▸ DATA SEGMENT:
-------------------------
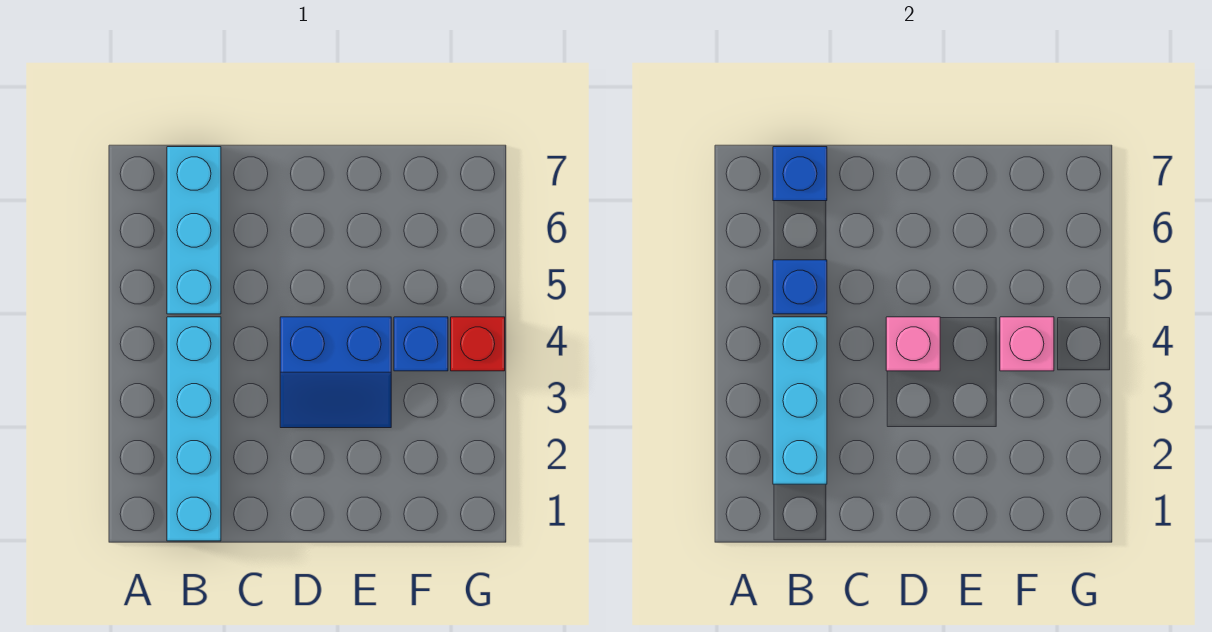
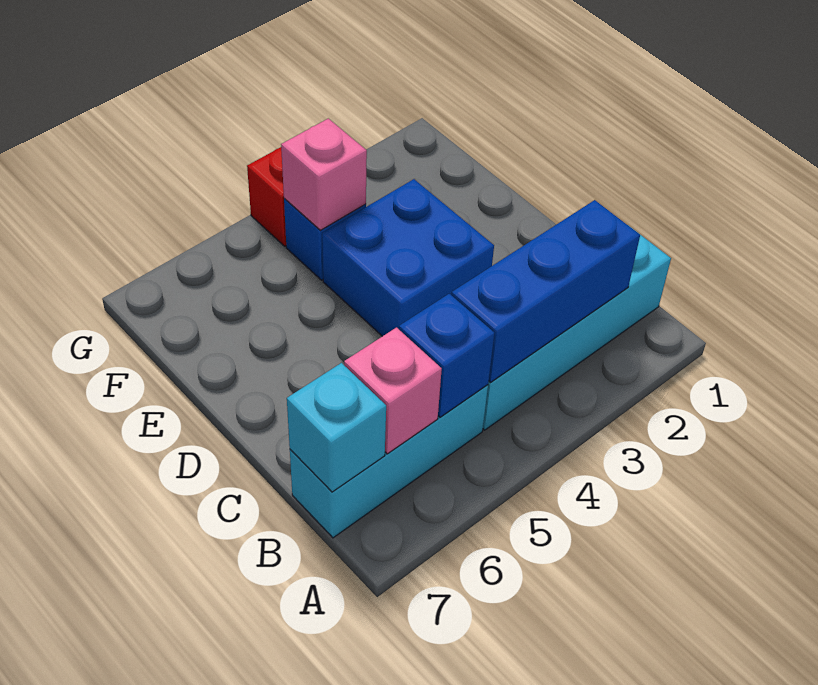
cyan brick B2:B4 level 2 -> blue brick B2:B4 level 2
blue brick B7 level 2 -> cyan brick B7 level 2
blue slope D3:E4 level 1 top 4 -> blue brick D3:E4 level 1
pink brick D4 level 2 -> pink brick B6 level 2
-------------------------
▸ WORK TO BE COMPLETED: Leave every picture out, and transcribe the data above exactly as it reads.

▸ ANSWER:
cyan brick B2:B4 level 2 -> blue brick B2:B4 level 2
blue brick B7 level 2 -> cyan brick B7 level 2
blue slope D3:E4 level 1 top 4 -> blue brick D3:E4 level 1
pink brick D4 level 2 -> pink brick B6 level 2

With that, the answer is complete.